Dataset records
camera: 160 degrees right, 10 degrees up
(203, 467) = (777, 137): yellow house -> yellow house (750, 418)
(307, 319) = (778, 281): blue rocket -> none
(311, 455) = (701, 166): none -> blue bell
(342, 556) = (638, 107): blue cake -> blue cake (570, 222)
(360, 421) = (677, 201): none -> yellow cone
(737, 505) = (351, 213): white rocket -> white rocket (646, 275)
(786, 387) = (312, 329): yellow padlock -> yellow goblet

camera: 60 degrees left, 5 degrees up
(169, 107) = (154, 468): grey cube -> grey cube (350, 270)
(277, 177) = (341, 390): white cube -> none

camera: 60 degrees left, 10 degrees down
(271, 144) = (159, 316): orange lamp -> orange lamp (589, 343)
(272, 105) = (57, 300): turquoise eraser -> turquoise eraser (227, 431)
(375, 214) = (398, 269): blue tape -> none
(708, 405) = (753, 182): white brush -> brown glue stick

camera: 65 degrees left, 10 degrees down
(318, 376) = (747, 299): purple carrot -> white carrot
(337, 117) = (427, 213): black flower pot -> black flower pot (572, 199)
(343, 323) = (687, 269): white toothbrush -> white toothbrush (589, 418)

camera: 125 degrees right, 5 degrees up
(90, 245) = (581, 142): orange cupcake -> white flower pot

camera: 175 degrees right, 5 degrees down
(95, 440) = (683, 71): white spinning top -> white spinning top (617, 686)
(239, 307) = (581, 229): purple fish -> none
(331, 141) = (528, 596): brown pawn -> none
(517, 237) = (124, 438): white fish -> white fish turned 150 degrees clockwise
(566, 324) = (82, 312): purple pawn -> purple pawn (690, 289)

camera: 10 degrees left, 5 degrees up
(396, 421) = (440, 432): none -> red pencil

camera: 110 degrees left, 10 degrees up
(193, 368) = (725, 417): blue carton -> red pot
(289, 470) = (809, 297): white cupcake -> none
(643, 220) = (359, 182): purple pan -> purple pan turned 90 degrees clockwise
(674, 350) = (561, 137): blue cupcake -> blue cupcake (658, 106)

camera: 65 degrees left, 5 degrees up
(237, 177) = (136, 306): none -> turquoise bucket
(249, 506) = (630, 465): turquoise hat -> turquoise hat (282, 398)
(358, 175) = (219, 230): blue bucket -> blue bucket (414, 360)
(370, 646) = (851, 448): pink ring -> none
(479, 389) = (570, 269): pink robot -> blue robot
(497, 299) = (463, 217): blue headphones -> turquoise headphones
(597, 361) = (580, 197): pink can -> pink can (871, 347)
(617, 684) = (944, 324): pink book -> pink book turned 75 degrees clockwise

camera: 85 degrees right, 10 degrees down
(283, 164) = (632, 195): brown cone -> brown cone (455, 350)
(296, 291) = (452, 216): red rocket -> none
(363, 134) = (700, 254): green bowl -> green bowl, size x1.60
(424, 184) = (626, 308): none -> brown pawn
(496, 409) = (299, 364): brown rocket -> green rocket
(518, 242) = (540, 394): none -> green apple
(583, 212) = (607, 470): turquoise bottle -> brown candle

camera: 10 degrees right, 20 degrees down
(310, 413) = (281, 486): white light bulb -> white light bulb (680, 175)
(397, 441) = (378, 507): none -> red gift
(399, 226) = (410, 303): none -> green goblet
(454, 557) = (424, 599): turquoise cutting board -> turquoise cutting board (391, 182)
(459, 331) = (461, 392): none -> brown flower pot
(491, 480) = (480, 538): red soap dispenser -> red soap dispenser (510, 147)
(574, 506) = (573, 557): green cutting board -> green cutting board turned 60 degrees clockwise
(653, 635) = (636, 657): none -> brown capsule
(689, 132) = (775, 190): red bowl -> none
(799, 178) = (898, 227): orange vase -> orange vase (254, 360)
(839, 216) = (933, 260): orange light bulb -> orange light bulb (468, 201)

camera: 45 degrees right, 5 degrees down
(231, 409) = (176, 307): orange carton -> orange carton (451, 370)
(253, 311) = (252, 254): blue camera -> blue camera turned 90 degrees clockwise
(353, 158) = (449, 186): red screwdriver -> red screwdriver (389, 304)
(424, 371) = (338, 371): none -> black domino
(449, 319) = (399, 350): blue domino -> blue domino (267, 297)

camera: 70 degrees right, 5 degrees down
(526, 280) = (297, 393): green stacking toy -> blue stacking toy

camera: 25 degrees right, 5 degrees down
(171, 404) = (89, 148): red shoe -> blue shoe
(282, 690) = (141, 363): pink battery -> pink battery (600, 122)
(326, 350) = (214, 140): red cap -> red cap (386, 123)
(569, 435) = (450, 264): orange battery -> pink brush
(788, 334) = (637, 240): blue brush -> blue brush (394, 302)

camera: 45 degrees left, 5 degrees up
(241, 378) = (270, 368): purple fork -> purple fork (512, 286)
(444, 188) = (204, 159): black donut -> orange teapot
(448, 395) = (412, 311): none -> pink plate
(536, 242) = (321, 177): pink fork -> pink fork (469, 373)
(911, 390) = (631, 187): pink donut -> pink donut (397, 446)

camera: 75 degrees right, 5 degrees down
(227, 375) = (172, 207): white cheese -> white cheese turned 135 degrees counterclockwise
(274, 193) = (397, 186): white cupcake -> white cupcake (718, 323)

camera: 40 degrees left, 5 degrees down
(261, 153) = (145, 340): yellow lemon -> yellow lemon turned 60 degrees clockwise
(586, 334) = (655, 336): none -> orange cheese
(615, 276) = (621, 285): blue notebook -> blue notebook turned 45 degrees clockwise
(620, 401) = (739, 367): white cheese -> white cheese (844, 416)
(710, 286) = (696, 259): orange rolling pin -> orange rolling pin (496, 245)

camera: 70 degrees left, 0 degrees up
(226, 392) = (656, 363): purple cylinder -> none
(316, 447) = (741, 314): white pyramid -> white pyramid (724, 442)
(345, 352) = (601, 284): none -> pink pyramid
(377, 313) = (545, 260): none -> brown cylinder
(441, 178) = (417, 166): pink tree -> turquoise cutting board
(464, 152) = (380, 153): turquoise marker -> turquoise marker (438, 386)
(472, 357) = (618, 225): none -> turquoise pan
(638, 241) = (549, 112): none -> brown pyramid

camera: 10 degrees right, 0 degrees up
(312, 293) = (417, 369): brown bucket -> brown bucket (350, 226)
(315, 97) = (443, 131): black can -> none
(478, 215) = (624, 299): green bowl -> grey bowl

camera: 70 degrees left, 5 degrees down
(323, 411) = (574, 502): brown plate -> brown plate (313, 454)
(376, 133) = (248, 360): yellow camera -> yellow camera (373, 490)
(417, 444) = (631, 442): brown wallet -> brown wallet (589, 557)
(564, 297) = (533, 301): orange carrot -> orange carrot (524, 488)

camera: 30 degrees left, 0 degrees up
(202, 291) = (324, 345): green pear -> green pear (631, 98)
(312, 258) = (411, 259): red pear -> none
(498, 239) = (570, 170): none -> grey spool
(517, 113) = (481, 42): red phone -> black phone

PROMPT — Across the entries, state how many lines contain "carrot", giving the number only.

YOUR RESPONSE — 2